=== EXERCISE REQUIREMENTS ===
Pull out every line below holding the word "RELAY".

- Opening Delimiter -

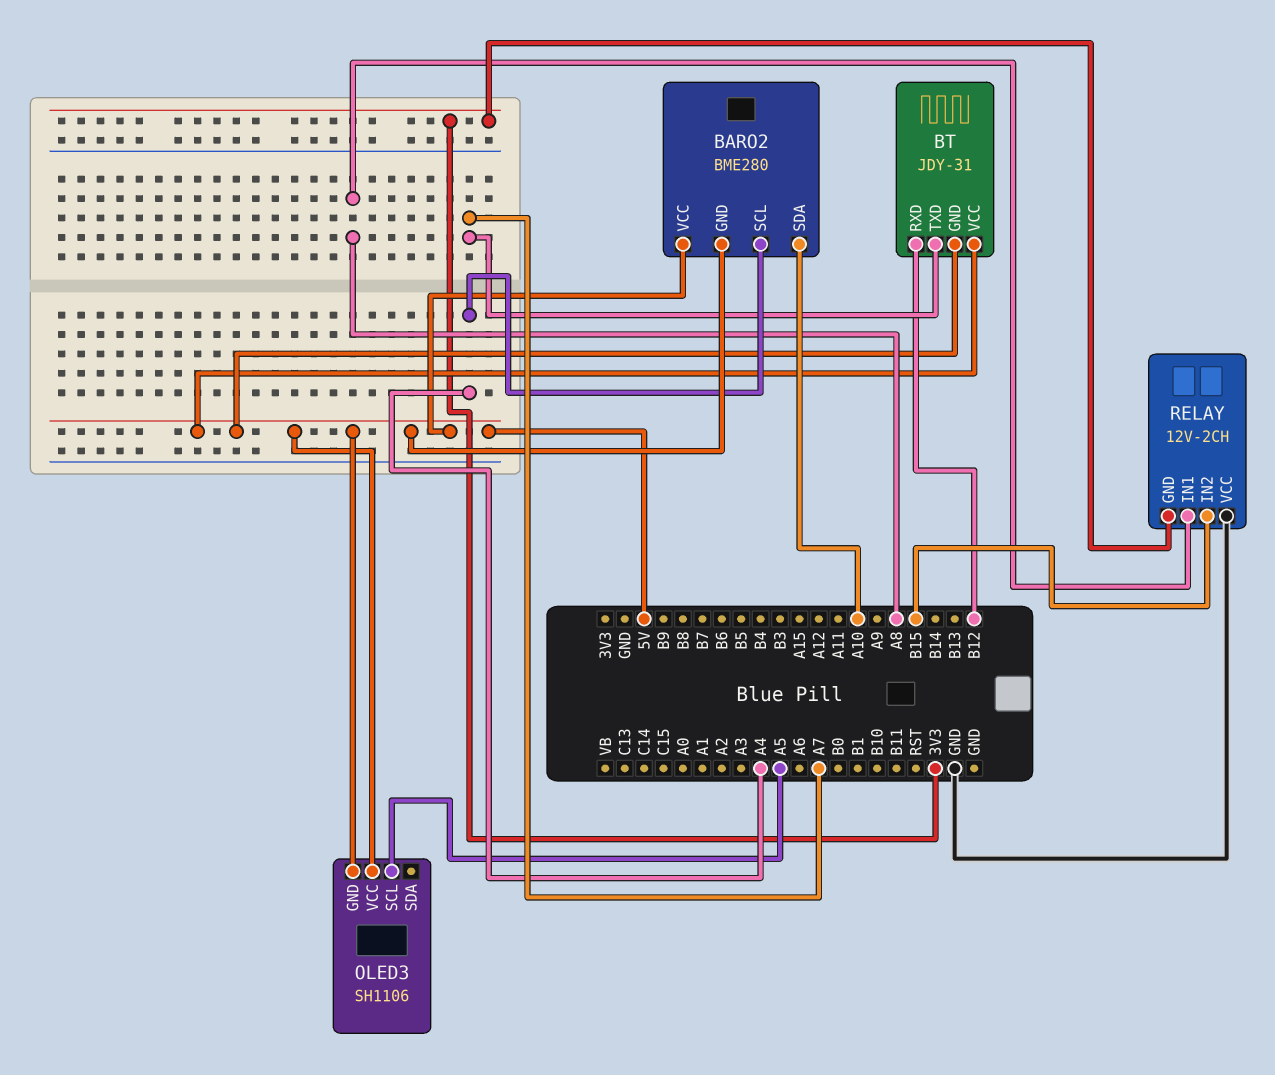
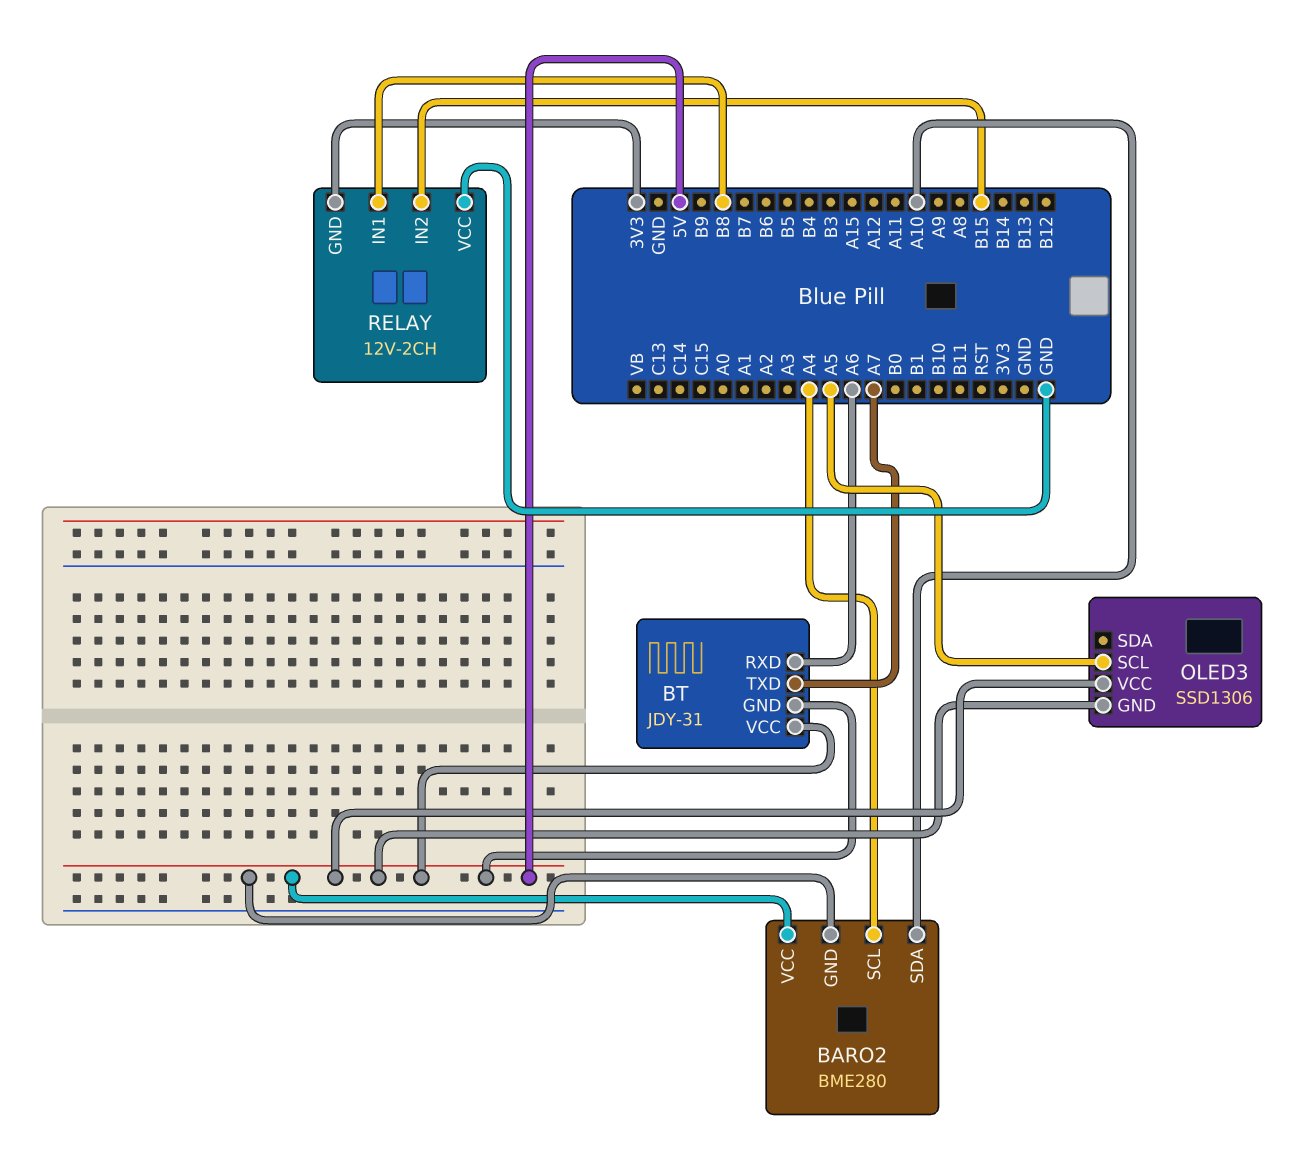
BT pin RXD: B12 -> A6
OLED3: SH1106 -> SSD1306
RELAY pin IN1: A8 -> B8

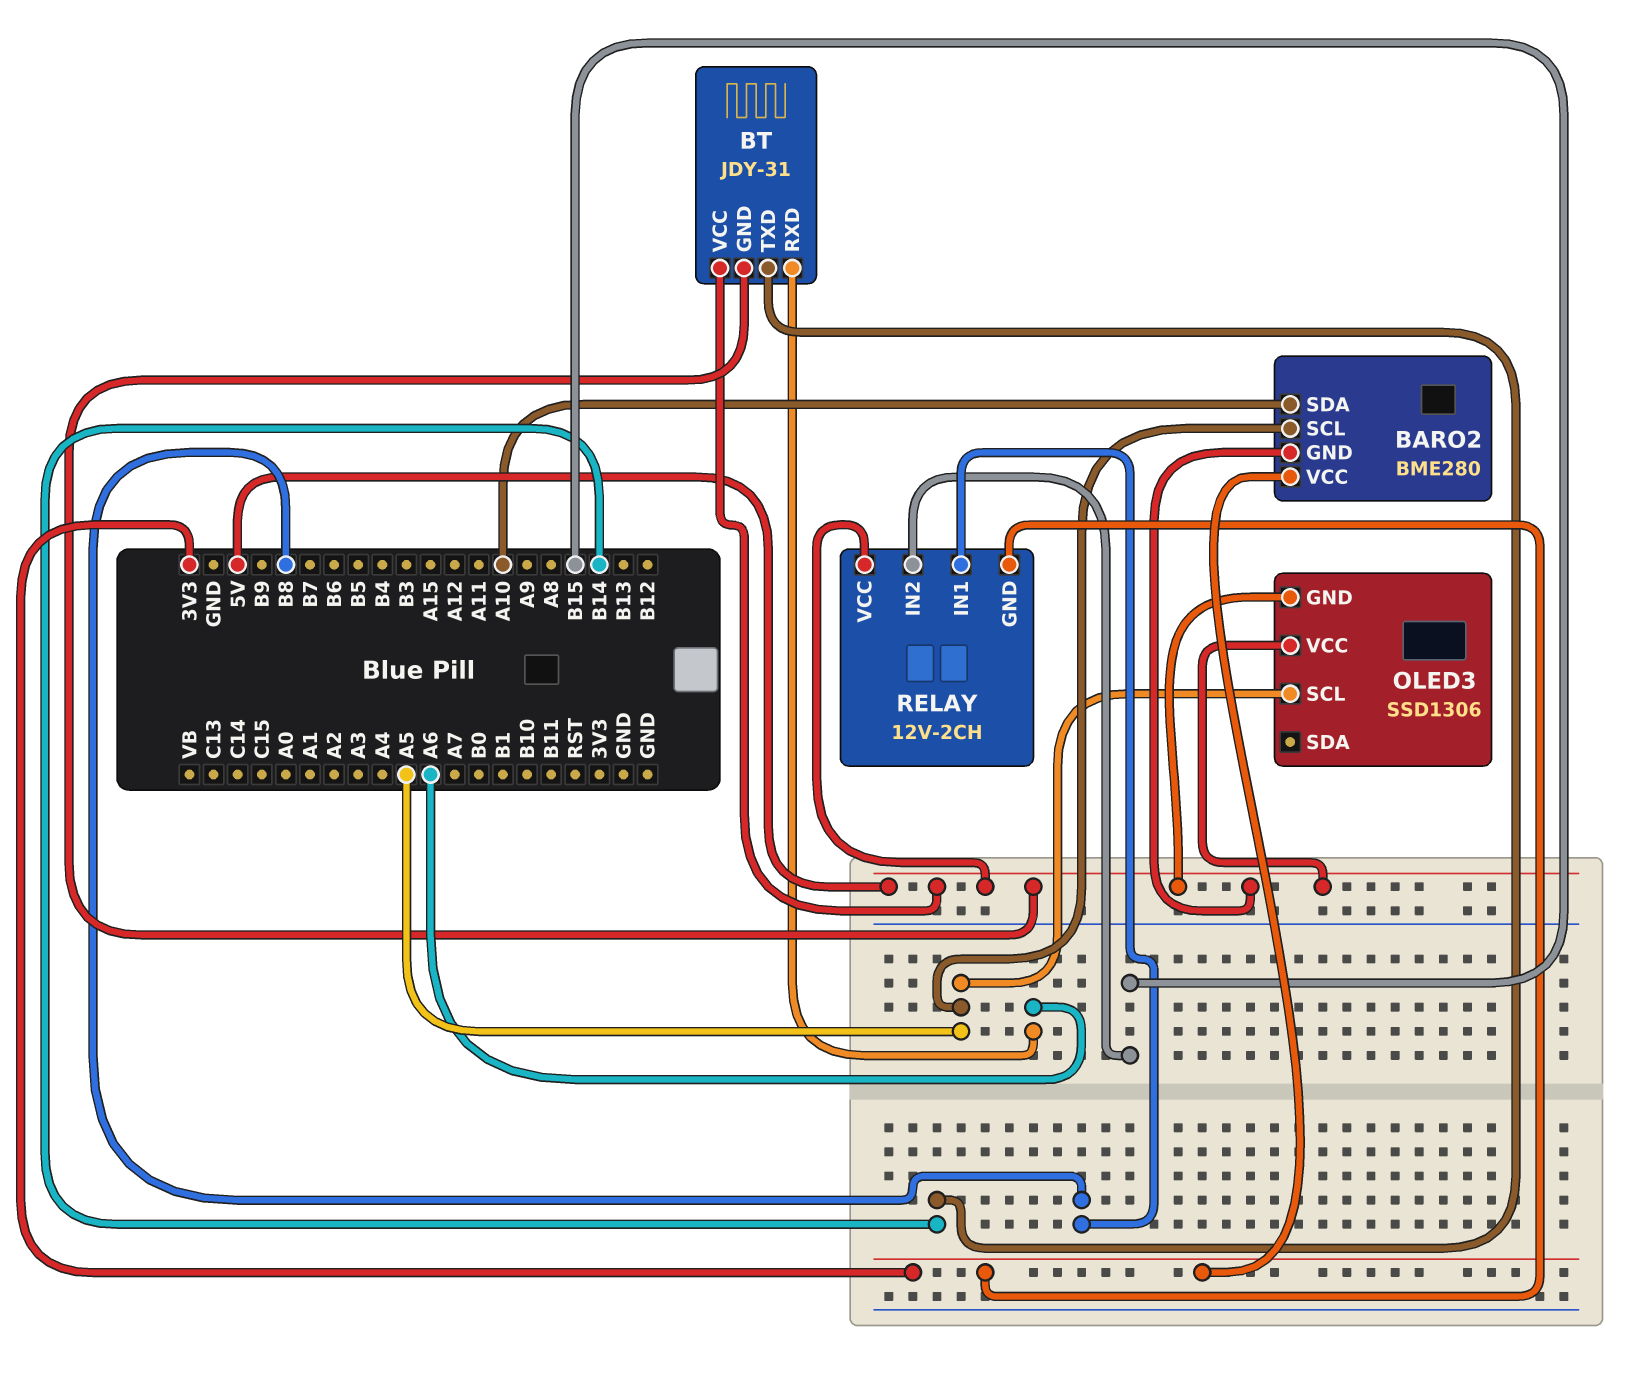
BARO2 pin SCL: A4 -> A5
BARO2 pin VCC: 5V -> 3V3
BT pin TXD: A7 -> B14
RELAY pin VCC: GND -> 5V

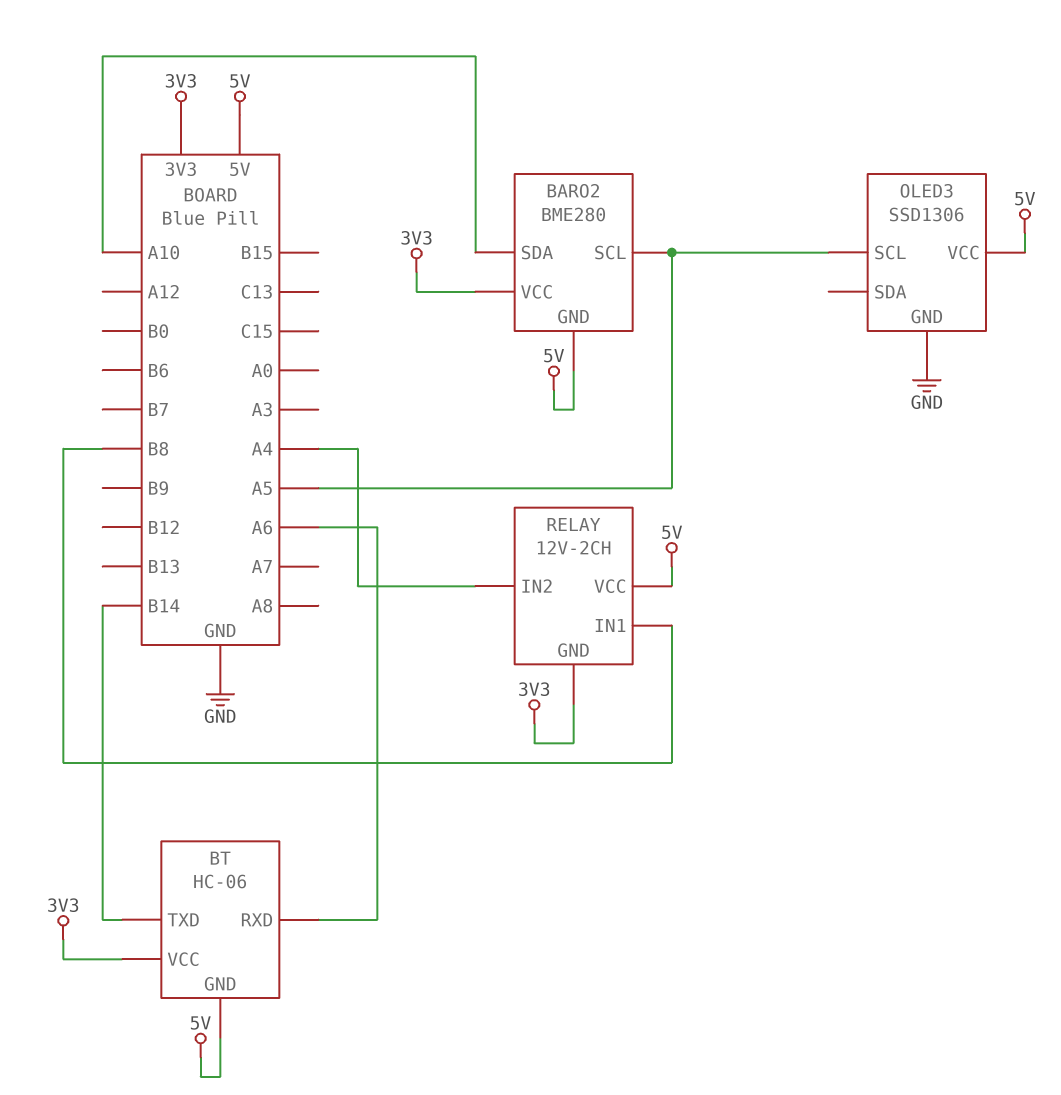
BT: JDY-31 -> HC-06
BT pin VCC: 5V -> 3V3
OLED3 pin GND: 5V -> GND
RELAY pin IN2: B15 -> A4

- Closing Delimiter -

=== RESULT OF THE TASK ===
RELAY pin IN1: A8 -> B8
RELAY pin VCC: GND -> 5V
RELAY pin IN2: B15 -> A4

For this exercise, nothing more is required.